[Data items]

..........

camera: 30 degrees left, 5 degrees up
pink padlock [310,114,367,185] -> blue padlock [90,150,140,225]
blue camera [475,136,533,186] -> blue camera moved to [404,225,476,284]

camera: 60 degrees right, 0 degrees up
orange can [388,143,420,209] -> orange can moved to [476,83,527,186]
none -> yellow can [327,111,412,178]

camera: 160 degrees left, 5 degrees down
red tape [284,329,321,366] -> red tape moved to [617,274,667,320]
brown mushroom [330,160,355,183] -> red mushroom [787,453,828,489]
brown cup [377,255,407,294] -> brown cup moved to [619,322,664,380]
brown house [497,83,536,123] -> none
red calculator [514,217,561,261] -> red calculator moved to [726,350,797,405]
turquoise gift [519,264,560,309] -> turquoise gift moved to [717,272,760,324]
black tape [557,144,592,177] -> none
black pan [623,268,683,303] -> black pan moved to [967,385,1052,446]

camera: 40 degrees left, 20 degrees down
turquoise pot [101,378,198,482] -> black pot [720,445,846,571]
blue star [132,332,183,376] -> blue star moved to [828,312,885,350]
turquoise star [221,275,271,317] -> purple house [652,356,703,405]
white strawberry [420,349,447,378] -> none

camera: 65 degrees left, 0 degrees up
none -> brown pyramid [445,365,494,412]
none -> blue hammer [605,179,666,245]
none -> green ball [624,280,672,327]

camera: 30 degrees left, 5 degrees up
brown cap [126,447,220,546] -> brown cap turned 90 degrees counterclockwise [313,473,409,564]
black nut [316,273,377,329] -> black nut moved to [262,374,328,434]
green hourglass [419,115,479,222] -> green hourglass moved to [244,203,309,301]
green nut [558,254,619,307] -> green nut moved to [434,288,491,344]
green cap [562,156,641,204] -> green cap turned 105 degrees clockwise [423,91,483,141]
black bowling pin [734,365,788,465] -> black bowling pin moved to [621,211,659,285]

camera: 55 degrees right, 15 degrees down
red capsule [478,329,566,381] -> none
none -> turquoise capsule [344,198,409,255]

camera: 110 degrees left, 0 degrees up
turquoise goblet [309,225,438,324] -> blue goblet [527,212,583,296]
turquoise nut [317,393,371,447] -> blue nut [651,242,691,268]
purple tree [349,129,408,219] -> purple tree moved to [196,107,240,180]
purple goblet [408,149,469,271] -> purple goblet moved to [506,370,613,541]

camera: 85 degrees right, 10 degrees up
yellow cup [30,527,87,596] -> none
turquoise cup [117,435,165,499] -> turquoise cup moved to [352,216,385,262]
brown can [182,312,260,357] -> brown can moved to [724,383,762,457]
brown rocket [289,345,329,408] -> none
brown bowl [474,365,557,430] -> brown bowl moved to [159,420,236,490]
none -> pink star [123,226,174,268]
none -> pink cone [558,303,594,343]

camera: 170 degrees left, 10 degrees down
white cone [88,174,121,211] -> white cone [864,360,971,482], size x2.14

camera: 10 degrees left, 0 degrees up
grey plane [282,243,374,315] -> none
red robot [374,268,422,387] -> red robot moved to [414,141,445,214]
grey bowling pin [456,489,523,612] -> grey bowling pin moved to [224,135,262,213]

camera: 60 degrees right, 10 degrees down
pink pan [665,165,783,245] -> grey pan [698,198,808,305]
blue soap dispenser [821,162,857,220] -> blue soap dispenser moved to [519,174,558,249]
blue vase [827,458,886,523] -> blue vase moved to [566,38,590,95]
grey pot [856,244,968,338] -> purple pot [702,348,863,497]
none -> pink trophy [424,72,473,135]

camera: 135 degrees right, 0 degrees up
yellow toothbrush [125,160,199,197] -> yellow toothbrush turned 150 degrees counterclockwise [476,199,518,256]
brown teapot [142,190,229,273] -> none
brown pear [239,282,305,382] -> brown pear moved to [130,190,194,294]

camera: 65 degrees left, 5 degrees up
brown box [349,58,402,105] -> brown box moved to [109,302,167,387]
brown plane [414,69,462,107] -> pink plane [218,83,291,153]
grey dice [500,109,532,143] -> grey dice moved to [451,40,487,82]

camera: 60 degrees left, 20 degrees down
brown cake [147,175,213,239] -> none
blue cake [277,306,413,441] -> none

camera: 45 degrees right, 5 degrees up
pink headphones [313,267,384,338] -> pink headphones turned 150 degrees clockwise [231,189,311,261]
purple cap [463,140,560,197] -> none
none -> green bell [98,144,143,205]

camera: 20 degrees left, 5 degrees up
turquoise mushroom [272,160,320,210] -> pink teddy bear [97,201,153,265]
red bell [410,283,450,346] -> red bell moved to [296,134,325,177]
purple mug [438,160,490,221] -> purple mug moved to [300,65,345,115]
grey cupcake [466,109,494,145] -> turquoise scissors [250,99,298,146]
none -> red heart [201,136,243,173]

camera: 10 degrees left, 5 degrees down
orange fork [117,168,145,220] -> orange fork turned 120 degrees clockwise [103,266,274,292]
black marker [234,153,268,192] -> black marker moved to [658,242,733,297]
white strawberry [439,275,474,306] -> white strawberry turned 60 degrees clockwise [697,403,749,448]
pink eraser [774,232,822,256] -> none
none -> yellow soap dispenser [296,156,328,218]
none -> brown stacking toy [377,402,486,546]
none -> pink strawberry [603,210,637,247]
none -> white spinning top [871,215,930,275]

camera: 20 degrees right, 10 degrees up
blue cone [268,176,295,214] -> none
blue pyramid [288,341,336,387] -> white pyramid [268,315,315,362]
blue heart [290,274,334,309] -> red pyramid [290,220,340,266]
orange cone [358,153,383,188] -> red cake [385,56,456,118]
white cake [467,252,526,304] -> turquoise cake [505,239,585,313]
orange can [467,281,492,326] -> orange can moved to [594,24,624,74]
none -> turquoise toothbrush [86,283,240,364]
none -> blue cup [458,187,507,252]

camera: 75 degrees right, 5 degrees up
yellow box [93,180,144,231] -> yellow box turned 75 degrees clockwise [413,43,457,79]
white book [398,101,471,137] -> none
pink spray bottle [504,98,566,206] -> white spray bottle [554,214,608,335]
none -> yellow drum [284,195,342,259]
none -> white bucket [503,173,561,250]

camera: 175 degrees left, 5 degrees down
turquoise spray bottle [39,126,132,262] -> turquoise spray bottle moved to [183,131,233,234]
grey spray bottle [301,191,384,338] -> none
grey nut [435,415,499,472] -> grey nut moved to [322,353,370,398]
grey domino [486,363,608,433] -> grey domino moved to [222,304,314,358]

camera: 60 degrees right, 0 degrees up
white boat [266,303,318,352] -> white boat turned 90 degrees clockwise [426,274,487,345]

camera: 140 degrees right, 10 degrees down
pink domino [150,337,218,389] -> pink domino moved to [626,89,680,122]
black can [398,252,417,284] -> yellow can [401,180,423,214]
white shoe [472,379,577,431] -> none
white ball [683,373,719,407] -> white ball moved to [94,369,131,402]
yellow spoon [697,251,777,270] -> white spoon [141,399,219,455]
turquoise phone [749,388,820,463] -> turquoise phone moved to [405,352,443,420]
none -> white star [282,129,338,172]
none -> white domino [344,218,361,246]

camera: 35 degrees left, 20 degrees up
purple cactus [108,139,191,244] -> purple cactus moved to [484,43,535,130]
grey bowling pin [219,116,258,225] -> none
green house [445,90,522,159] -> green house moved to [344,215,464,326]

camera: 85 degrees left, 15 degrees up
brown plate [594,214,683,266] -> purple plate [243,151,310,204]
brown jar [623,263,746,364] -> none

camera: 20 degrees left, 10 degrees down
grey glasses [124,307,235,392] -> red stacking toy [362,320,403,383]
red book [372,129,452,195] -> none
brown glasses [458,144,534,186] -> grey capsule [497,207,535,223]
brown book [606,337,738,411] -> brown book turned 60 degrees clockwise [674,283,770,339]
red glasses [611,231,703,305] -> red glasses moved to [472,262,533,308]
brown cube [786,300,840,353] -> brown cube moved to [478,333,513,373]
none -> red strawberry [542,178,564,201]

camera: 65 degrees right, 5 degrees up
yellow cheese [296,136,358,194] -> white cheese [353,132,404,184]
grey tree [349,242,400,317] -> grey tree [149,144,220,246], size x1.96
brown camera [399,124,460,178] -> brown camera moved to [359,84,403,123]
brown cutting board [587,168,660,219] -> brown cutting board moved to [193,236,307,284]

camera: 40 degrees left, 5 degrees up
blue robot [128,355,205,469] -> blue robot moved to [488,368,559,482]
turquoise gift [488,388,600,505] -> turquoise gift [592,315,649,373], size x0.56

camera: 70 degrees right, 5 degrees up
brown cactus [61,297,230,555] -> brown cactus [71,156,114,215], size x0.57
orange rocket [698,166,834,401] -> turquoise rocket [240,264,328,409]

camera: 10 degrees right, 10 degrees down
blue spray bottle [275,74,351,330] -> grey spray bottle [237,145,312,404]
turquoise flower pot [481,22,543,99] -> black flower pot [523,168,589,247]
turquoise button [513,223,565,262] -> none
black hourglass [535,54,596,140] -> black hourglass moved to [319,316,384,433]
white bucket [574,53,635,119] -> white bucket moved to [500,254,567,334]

..........

Work order: Look back at the entries above and repeat, unchanged, every line from the line holding "grey plane [282,243,374,315] -> none" through the line holding "turquoise mushroom [272,160,320,210]".

Your response:
grey plane [282,243,374,315] -> none
red robot [374,268,422,387] -> red robot moved to [414,141,445,214]
grey bowling pin [456,489,523,612] -> grey bowling pin moved to [224,135,262,213]

camera: 60 degrees right, 10 degrees down
pink pan [665,165,783,245] -> grey pan [698,198,808,305]
blue soap dispenser [821,162,857,220] -> blue soap dispenser moved to [519,174,558,249]
blue vase [827,458,886,523] -> blue vase moved to [566,38,590,95]
grey pot [856,244,968,338] -> purple pot [702,348,863,497]
none -> pink trophy [424,72,473,135]

camera: 135 degrees right, 0 degrees up
yellow toothbrush [125,160,199,197] -> yellow toothbrush turned 150 degrees counterclockwise [476,199,518,256]
brown teapot [142,190,229,273] -> none
brown pear [239,282,305,382] -> brown pear moved to [130,190,194,294]

camera: 65 degrees left, 5 degrees up
brown box [349,58,402,105] -> brown box moved to [109,302,167,387]
brown plane [414,69,462,107] -> pink plane [218,83,291,153]
grey dice [500,109,532,143] -> grey dice moved to [451,40,487,82]

camera: 60 degrees left, 20 degrees down
brown cake [147,175,213,239] -> none
blue cake [277,306,413,441] -> none

camera: 45 degrees right, 5 degrees up
pink headphones [313,267,384,338] -> pink headphones turned 150 degrees clockwise [231,189,311,261]
purple cap [463,140,560,197] -> none
none -> green bell [98,144,143,205]

camera: 20 degrees left, 5 degrees up
turquoise mushroom [272,160,320,210] -> pink teddy bear [97,201,153,265]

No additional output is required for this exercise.